■ **Provided information**:
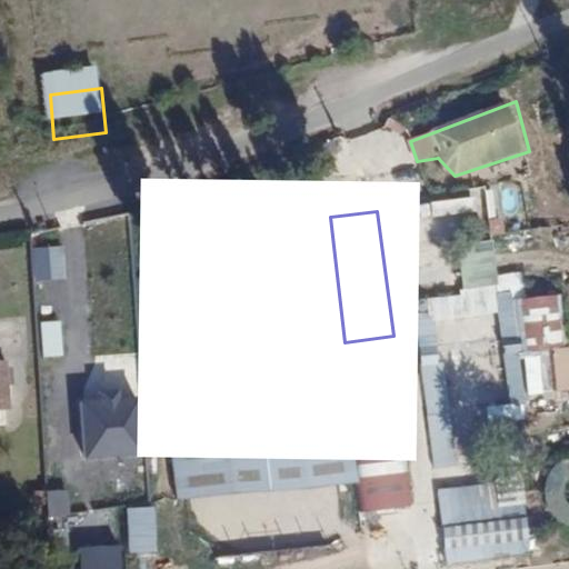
[(330,217),(149,239),(181,497),(360,476),(351,391),(345,342),(330,217)]
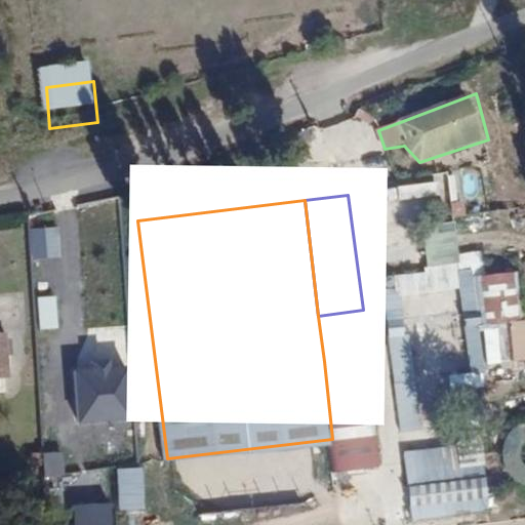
[(455,220),(425,226),(432,267),(462,261),(455,220)]
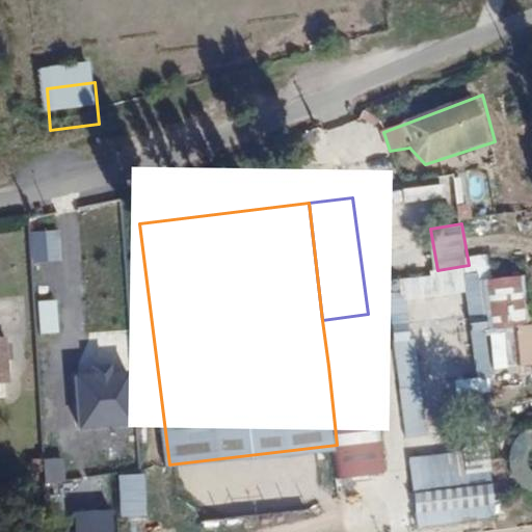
[(61,228),(31,229),(31,260),(61,259),(61,228)]
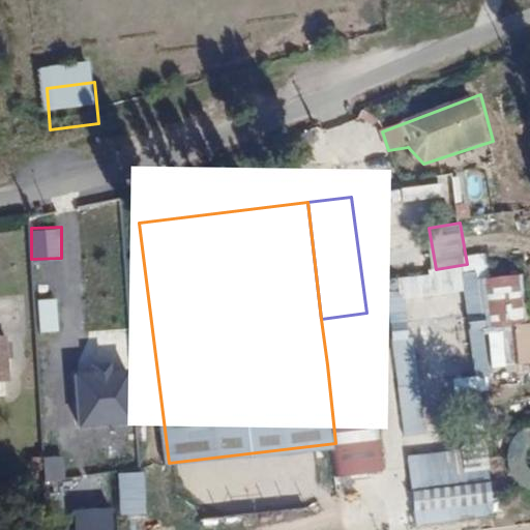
[(390,274),(391,304),(445,303),(444,287),(466,287),(466,296),(488,296),(488,271),(390,274)]
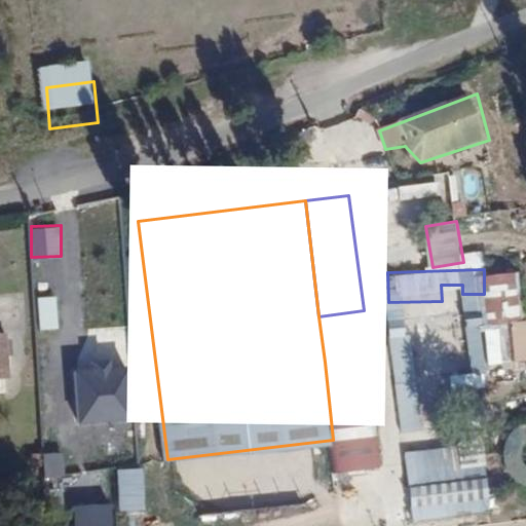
[(523,323),(522,271),(486,272),(487,324),(523,323)]
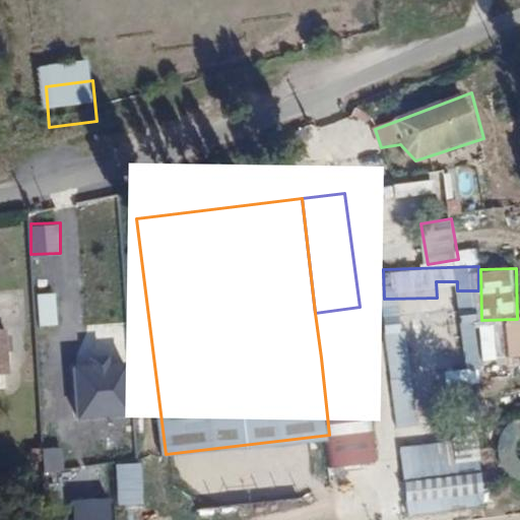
[(321,358),(366,350),(360,307),(315,313),(321,358)]
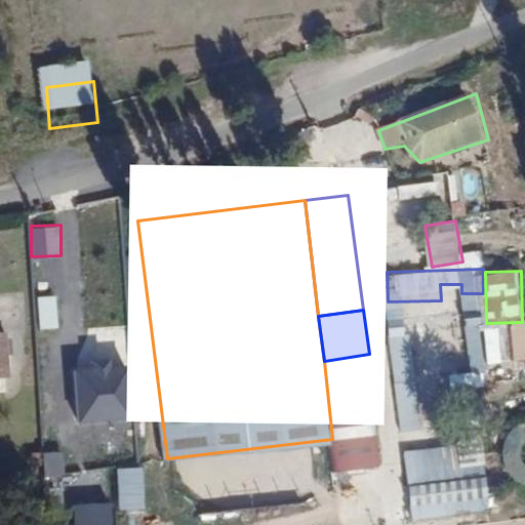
[(485,318),(469,318),(468,371),(483,372),(485,318)]
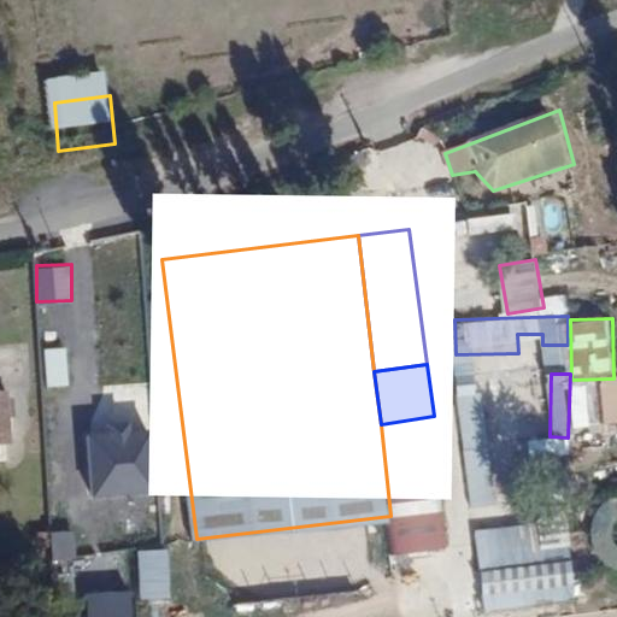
[(488,383),(464,383),(465,507),(489,506),(488,383)]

■ **Prompt**: Type the listing above out again exactly, and omit all pictures.

■ **Answer to this task**:
[(330,217),(149,239),(181,497),(360,476),(351,391),(345,342),(330,217)]
[(455,220),(425,226),(432,267),(462,261),(455,220)]
[(61,228),(31,229),(31,260),(61,259),(61,228)]
[(390,274),(391,304),(445,303),(444,287),(466,287),(466,296),(488,296),(488,271),(390,274)]
[(523,323),(522,271),(486,272),(487,324),(523,323)]
[(321,358),(366,350),(360,307),(315,313),(321,358)]
[(485,318),(469,318),(468,371),(483,372),(485,318)]
[(488,383),(464,383),(465,507),(489,506),(488,383)]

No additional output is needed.